§ About this task
Wherever the line with "white ball [296,253,358,316]" sits in the listing below, transcribe from it up to and including the line with "brown brush [640,146,707,189]", exactly, and leave the remaining lines out.

§ Data
Segment Open

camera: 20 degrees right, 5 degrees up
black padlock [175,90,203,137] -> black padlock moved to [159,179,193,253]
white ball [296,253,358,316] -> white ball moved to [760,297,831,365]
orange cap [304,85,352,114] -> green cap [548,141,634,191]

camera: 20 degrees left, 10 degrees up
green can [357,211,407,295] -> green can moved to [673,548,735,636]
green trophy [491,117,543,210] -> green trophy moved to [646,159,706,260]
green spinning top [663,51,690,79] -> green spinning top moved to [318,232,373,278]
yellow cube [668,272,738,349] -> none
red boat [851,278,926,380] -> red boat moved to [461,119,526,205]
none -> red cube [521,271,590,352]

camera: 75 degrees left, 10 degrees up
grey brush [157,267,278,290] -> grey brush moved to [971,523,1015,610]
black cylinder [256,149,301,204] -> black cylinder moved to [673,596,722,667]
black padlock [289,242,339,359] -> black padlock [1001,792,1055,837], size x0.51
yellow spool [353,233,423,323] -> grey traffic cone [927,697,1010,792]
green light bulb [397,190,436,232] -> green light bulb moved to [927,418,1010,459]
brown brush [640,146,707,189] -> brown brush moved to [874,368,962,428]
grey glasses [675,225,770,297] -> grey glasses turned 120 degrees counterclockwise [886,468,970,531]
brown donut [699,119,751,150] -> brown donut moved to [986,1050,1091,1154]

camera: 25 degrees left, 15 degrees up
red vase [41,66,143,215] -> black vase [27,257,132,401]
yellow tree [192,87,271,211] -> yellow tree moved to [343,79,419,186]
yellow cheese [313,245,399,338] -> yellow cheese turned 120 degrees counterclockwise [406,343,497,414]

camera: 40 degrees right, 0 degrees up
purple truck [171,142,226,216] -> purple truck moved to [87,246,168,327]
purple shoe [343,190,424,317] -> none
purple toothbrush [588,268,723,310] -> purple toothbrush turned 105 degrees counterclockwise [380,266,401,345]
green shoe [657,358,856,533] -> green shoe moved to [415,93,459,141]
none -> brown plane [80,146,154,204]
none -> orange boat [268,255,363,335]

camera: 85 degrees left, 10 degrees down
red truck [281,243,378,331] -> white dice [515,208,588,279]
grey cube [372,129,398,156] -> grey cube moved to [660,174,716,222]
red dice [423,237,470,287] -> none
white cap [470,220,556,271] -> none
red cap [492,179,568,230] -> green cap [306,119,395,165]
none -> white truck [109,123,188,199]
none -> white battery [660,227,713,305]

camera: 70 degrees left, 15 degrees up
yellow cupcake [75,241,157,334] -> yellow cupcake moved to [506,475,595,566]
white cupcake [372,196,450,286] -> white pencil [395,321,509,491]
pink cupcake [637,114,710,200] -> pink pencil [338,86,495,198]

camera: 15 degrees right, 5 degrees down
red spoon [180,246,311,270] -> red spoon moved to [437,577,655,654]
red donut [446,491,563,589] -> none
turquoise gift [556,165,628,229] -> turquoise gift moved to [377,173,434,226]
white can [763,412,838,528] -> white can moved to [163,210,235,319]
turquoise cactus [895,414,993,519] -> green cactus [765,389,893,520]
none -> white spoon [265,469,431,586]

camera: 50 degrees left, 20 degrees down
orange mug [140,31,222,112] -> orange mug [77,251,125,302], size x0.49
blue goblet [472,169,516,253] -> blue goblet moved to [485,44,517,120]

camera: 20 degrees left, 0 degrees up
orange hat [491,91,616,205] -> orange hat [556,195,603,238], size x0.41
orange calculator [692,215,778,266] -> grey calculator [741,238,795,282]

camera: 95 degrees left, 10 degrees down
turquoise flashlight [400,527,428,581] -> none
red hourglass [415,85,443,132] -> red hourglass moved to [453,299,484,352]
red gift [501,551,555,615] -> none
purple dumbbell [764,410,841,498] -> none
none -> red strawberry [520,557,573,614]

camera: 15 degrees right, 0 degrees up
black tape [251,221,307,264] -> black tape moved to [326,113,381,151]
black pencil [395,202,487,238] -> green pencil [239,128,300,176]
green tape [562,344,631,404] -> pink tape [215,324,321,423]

Segment Closed

§ Task result
white ball [296,253,358,316] -> white ball moved to [760,297,831,365]
orange cap [304,85,352,114] -> green cap [548,141,634,191]

camera: 20 degrees left, 10 degrees up
green can [357,211,407,295] -> green can moved to [673,548,735,636]
green trophy [491,117,543,210] -> green trophy moved to [646,159,706,260]
green spinning top [663,51,690,79] -> green spinning top moved to [318,232,373,278]
yellow cube [668,272,738,349] -> none
red boat [851,278,926,380] -> red boat moved to [461,119,526,205]
none -> red cube [521,271,590,352]

camera: 75 degrees left, 10 degrees up
grey brush [157,267,278,290] -> grey brush moved to [971,523,1015,610]
black cylinder [256,149,301,204] -> black cylinder moved to [673,596,722,667]
black padlock [289,242,339,359] -> black padlock [1001,792,1055,837], size x0.51
yellow spool [353,233,423,323] -> grey traffic cone [927,697,1010,792]
green light bulb [397,190,436,232] -> green light bulb moved to [927,418,1010,459]
brown brush [640,146,707,189] -> brown brush moved to [874,368,962,428]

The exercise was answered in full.